### [YOUR TASK]
Substitute "sofa" for "couch" in the records, starting with the line that contains "Question: Is fabric" and going on through the line that contains "Question: Does natural wood desk at center have a larger". Reproduce those lines alone, with everything else unchanged.
#### THE DATA
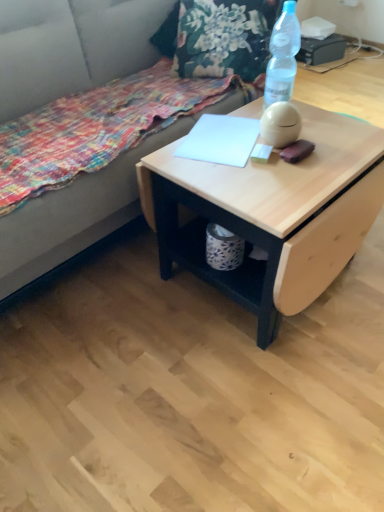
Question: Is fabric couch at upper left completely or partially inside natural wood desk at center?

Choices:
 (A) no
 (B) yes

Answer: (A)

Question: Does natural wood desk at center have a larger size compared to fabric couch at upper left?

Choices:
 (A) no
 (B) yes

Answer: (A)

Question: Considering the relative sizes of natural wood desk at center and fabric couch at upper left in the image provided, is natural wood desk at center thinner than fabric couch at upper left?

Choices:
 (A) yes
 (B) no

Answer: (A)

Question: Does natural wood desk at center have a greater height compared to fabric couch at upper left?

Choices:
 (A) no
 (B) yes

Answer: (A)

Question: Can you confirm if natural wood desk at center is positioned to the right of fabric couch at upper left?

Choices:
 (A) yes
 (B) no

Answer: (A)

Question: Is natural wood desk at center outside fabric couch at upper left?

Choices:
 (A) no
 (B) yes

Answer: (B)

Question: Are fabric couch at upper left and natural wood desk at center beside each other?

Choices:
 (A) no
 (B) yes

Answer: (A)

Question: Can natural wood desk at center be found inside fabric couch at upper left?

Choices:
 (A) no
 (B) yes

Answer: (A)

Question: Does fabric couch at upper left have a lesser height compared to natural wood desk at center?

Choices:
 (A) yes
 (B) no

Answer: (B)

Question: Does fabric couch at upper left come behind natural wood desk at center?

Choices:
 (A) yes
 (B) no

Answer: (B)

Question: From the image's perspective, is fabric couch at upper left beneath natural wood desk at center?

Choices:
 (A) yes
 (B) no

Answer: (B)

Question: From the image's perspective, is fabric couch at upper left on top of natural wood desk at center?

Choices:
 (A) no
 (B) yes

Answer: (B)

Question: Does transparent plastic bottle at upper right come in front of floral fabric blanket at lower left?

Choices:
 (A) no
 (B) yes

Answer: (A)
########
#### THE DATA
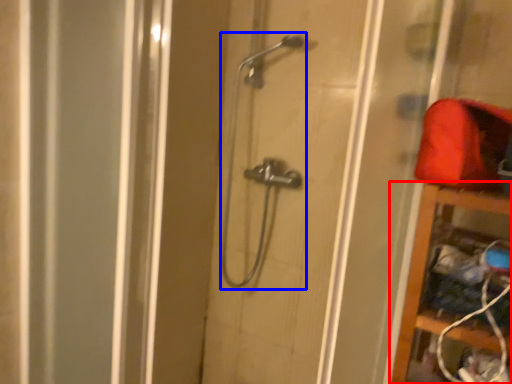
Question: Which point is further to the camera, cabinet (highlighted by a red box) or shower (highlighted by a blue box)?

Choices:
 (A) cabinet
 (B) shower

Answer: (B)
########
### [ANSWER SECTION]
Question: Is fabric sofa at upper left completely or partially inside natural wood desk at center?

Choices:
 (A) no
 (B) yes

Answer: (A)

Question: Does natural wood desk at center have a larger size compared to fabric sofa at upper left?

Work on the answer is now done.